----- Task data

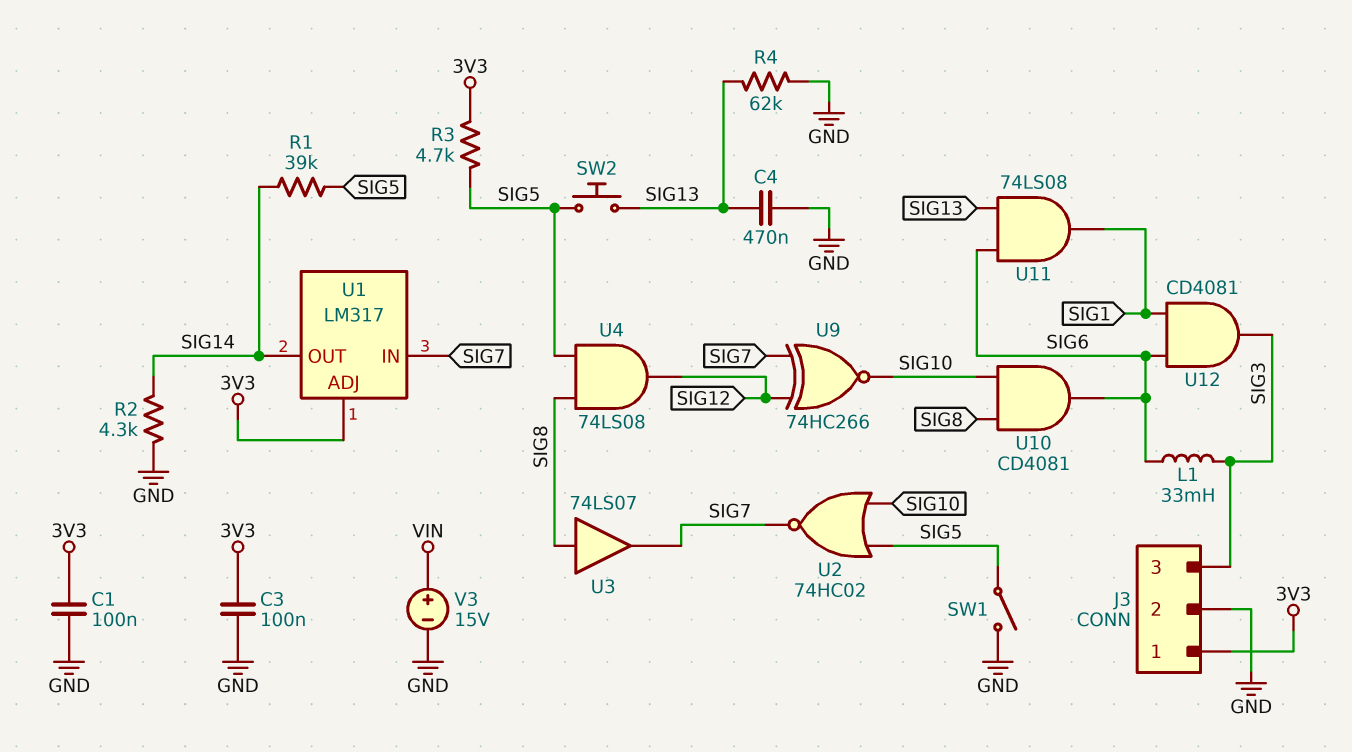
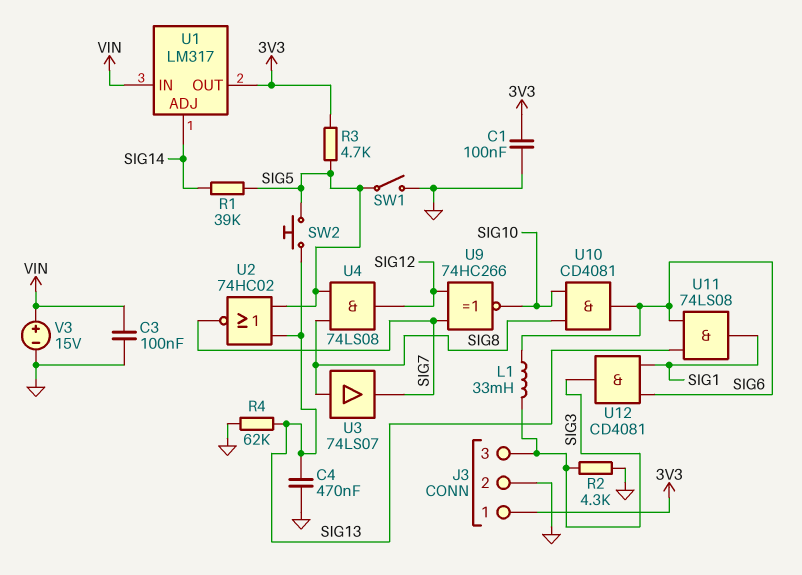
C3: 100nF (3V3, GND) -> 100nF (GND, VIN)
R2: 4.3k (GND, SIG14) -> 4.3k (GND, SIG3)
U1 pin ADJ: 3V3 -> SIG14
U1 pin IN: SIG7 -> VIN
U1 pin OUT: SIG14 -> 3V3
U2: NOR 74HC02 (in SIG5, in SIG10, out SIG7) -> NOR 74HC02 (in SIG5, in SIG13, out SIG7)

----------
----- Task data

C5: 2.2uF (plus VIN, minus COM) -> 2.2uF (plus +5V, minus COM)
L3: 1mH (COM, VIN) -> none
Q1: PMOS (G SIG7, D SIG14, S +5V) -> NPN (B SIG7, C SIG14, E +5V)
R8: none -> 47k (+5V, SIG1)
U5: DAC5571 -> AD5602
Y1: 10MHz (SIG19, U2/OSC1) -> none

----------

● **Problem details**
Copy every line of the data above in which the string "none" appears.

● **Written reply**
L3: 1mH (COM, VIN) -> none
R8: none -> 47k (+5V, SIG1)
Y1: 10MHz (SIG19, U2/OSC1) -> none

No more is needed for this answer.